- _ABOUT THIS TASK_
Somewhere below are a line with "cyan plate E5:F7" and a later line with "tan round brick F1 level 1 -> none". Output exactly those lines and all lines between them.

- _DATA_
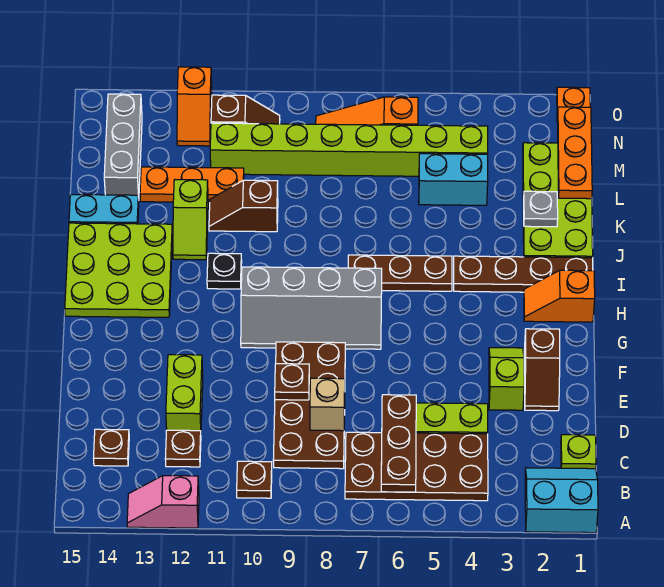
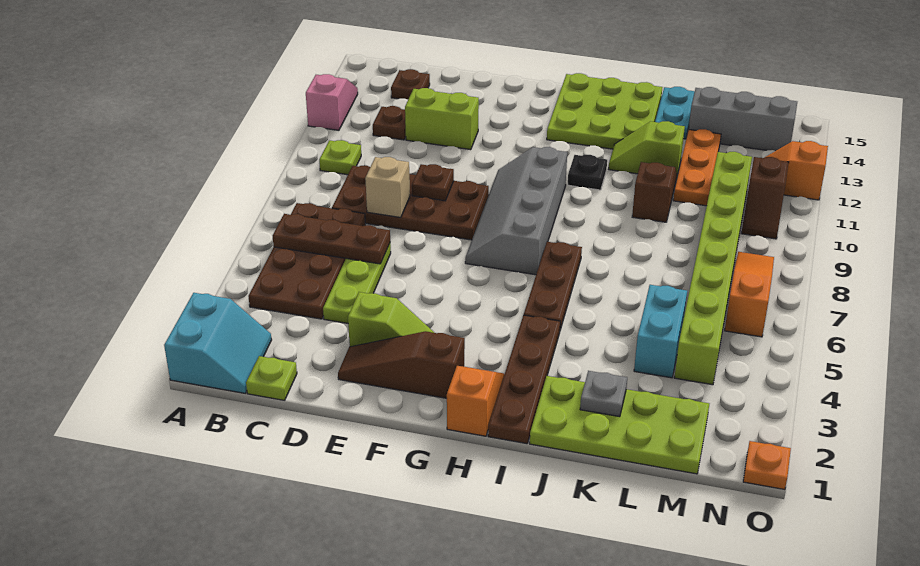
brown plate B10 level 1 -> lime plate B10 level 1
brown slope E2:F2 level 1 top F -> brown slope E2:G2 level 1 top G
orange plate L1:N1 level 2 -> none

---

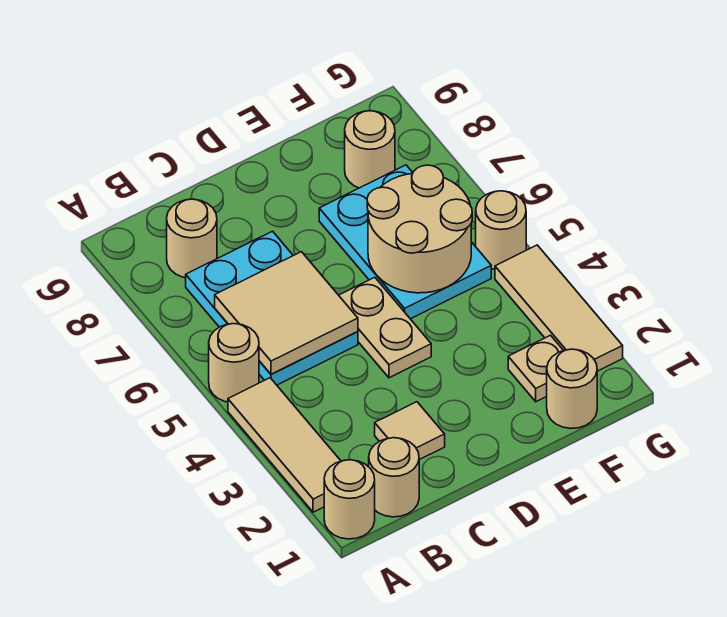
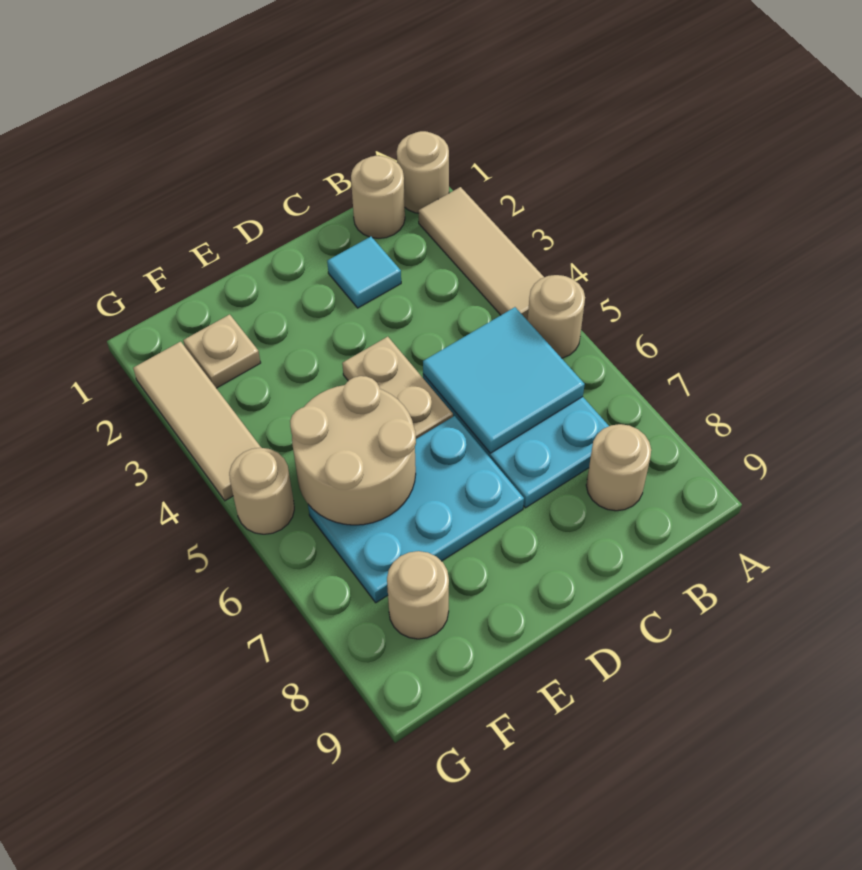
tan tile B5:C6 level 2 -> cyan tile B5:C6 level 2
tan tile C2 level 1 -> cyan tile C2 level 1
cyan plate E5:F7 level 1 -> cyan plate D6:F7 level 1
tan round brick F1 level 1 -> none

...

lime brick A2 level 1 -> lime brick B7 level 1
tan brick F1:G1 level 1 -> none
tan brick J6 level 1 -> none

- _TASK ANSWER_
cyan plate E5:F7 level 1 -> cyan plate D6:F7 level 1
tan round brick F1 level 1 -> none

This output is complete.